Records to use: Begin
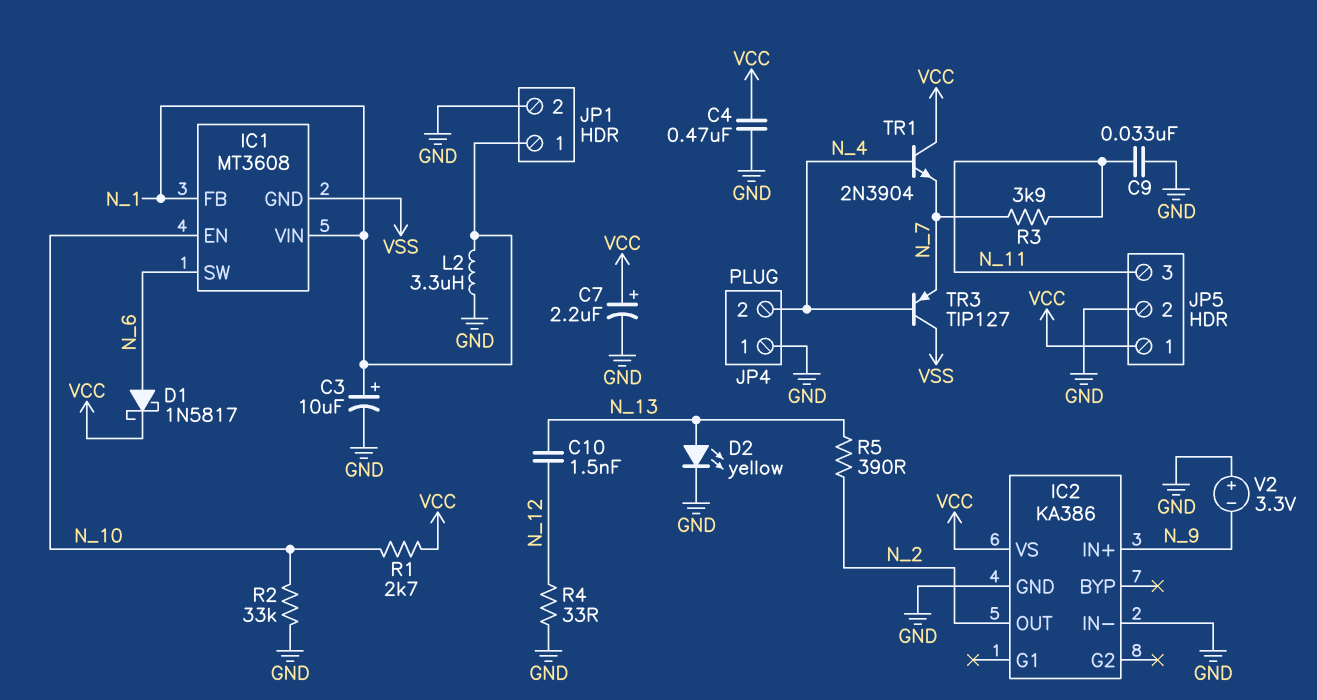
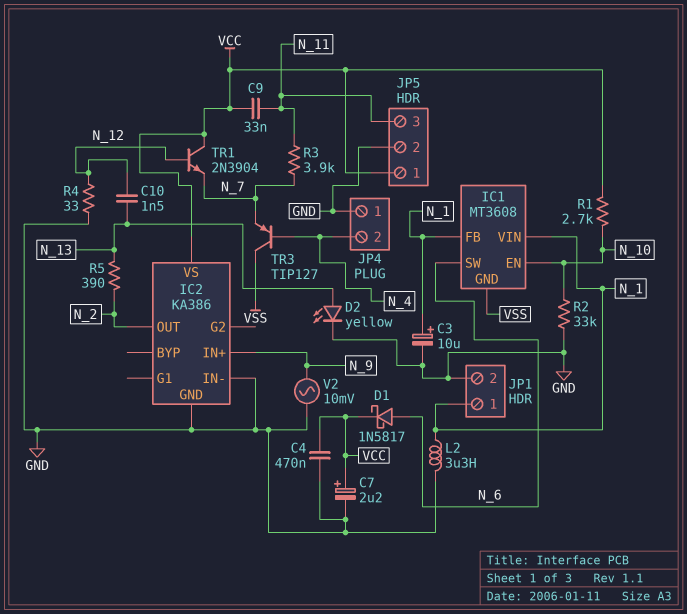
C9: 33nF (GND, N_11) -> 33nF (N_11, VCC)
TR1: NPN 2N3904 (B N_4, C VCC, E N_7) -> NPN 2N3904 (B N_12, C VCC, E N_7)
V2: 3.3V (plus GND, minus N_9) -> AC 10mV (GND, N_9)

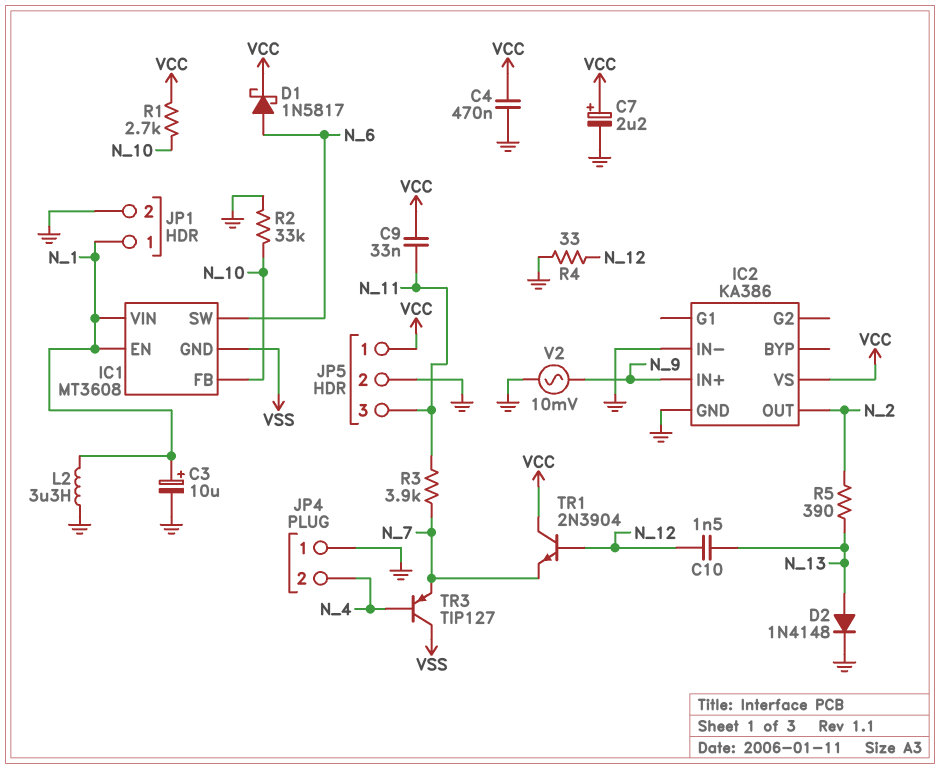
D2: LED yellow (A N_13, K GND) -> diode 1N4148 (A N_13, K GND)
IC1 pin EN: N_10 -> N_1
IC1 pin FB: N_1 -> N_10

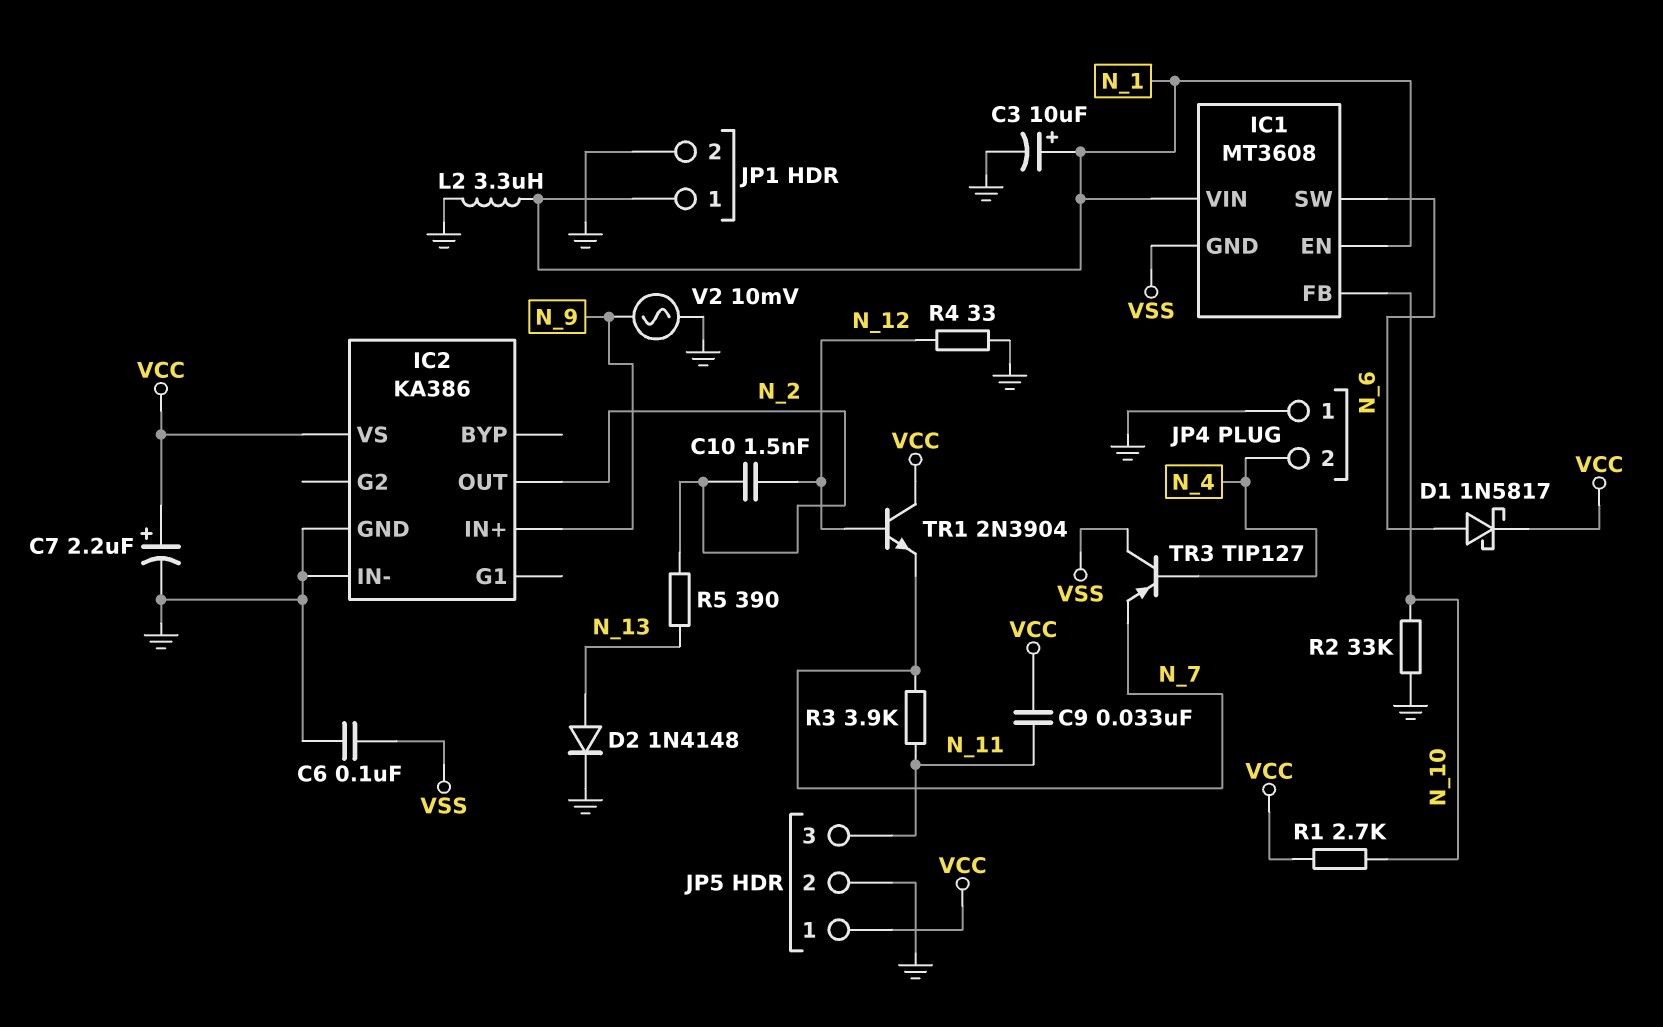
C4: 470nF (GND, VCC) -> none
C6: none -> 100nF (GND, VSS)
C10: 1.5nF (N_12, N_13) -> 1.5nF (N_2, N_12)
Records to use: End
What you are asked to do: Your answer must be an exact copy of the records above, with no pictures included.

Exercise output:
C9: 33nF (GND, N_11) -> 33nF (N_11, VCC)
TR1: NPN 2N3904 (B N_4, C VCC, E N_7) -> NPN 2N3904 (B N_12, C VCC, E N_7)
V2: 3.3V (plus GND, minus N_9) -> AC 10mV (GND, N_9)

D2: LED yellow (A N_13, K GND) -> diode 1N4148 (A N_13, K GND)
IC1 pin EN: N_10 -> N_1
IC1 pin FB: N_1 -> N_10

C4: 470nF (GND, VCC) -> none
C6: none -> 100nF (GND, VSS)
C10: 1.5nF (N_12, N_13) -> 1.5nF (N_2, N_12)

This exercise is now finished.